_WHAT IS REQUIRED_.
Find the line containing "(506, 291) = (435, 320): purple", then return it and every line after it through the end of the records, exactly. Leave out pictures.
▼▼▼
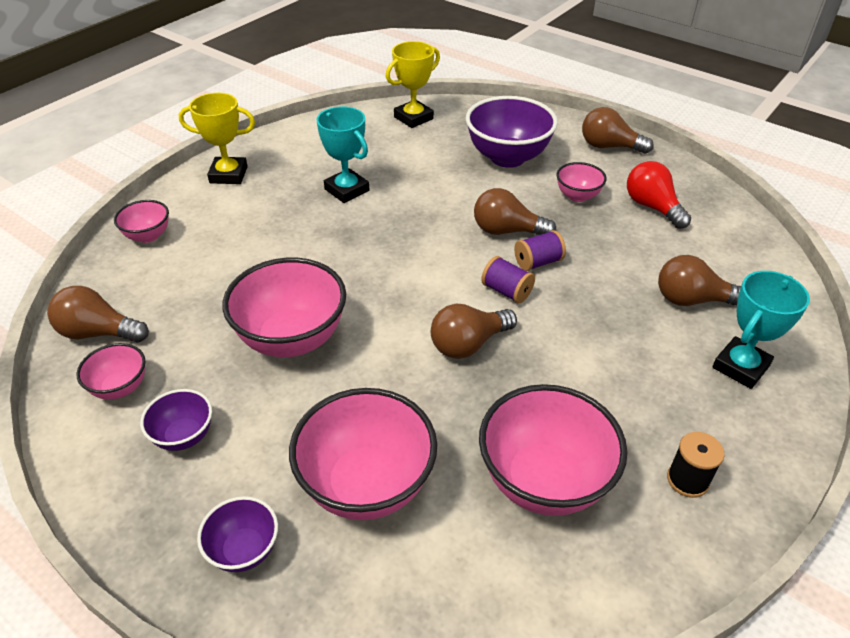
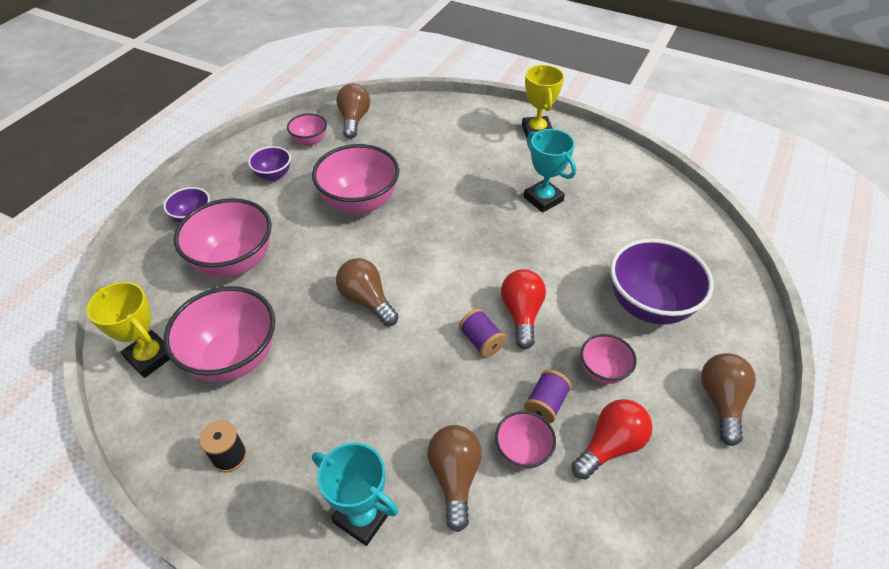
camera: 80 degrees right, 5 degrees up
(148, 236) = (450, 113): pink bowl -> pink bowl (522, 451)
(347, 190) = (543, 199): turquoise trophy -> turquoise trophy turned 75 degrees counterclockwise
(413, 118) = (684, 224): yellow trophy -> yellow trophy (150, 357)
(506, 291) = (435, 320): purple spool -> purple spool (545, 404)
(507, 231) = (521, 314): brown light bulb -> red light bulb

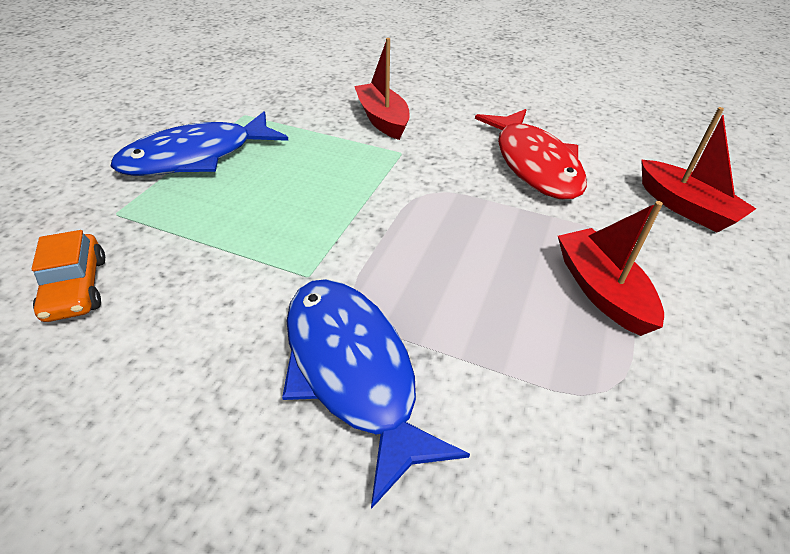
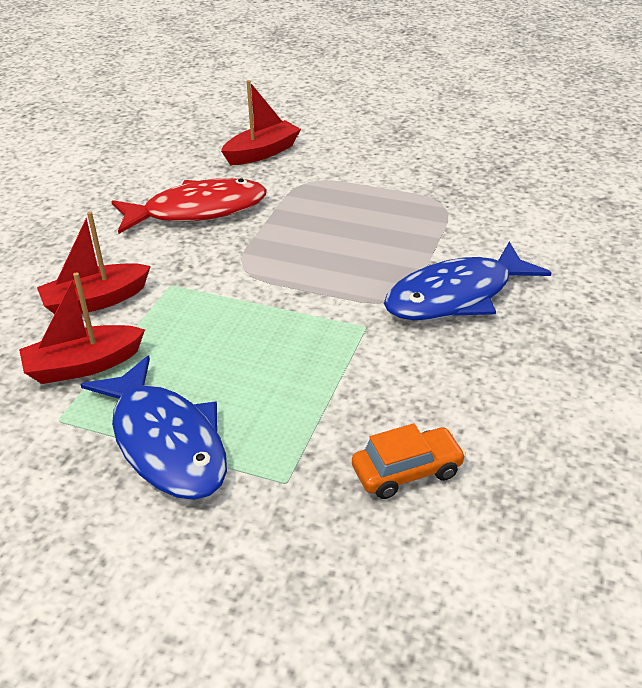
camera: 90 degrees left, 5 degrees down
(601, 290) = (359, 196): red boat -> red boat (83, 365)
▲▲▲
_FINISHED EXERCISE_.
(506, 291) = (435, 320): purple spool -> purple spool (545, 404)
(507, 231) = (521, 314): brown light bulb -> red light bulb

camera: 90 degrees left, 5 degrees down
(601, 290) = (359, 196): red boat -> red boat (83, 365)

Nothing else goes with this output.